INSTRUCTIONS FOR THE TASK: Write down exactly the lines from the one with "R9: none -> 13k (n2, n13)" to the end of the data, first and last included, and no others.

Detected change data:
*** Begin section ***
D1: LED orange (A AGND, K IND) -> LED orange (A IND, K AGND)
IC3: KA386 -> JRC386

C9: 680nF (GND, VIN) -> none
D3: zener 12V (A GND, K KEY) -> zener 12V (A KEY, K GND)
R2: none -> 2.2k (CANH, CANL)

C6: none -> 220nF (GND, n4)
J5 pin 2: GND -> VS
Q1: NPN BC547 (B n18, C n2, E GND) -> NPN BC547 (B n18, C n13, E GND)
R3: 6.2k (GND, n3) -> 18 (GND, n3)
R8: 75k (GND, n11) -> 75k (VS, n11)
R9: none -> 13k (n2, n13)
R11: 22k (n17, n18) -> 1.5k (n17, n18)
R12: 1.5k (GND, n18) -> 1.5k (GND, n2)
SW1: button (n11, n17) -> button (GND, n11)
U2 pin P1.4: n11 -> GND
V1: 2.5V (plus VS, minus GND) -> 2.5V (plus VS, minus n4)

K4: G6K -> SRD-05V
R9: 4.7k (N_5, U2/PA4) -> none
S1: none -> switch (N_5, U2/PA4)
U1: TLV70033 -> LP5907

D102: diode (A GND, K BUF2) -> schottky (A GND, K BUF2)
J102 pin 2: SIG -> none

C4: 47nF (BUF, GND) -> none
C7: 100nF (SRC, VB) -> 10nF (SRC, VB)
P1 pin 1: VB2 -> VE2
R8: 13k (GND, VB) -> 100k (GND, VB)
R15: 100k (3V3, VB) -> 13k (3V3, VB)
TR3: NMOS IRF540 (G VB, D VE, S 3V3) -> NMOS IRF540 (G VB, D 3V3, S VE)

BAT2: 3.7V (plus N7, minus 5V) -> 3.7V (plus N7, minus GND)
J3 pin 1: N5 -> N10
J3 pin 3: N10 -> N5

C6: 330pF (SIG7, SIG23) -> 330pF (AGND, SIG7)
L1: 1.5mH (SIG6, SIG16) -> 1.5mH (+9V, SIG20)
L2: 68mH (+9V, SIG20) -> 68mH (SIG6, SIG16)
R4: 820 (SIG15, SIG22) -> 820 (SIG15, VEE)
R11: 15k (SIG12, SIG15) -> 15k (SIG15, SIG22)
*** End section ***
ANSWER FOR THE TASK:
R9: none -> 13k (n2, n13)
R11: 22k (n17, n18) -> 1.5k (n17, n18)
R12: 1.5k (GND, n18) -> 1.5k (GND, n2)
SW1: button (n11, n17) -> button (GND, n11)
U2 pin P1.4: n11 -> GND
V1: 2.5V (plus VS, minus GND) -> 2.5V (plus VS, minus n4)

K4: G6K -> SRD-05V
R9: 4.7k (N_5, U2/PA4) -> none
S1: none -> switch (N_5, U2/PA4)
U1: TLV70033 -> LP5907

D102: diode (A GND, K BUF2) -> schottky (A GND, K BUF2)
J102 pin 2: SIG -> none

C4: 47nF (BUF, GND) -> none
C7: 100nF (SRC, VB) -> 10nF (SRC, VB)
P1 pin 1: VB2 -> VE2
R8: 13k (GND, VB) -> 100k (GND, VB)
R15: 100k (3V3, VB) -> 13k (3V3, VB)
TR3: NMOS IRF540 (G VB, D VE, S 3V3) -> NMOS IRF540 (G VB, D 3V3, S VE)

BAT2: 3.7V (plus N7, minus 5V) -> 3.7V (plus N7, minus GND)
J3 pin 1: N5 -> N10
J3 pin 3: N10 -> N5

C6: 330pF (SIG7, SIG23) -> 330pF (AGND, SIG7)
L1: 1.5mH (SIG6, SIG16) -> 1.5mH (+9V, SIG20)
L2: 68mH (+9V, SIG20) -> 68mH (SIG6, SIG16)
R4: 820 (SIG15, SIG22) -> 820 (SIG15, VEE)
R11: 15k (SIG12, SIG15) -> 15k (SIG15, SIG22)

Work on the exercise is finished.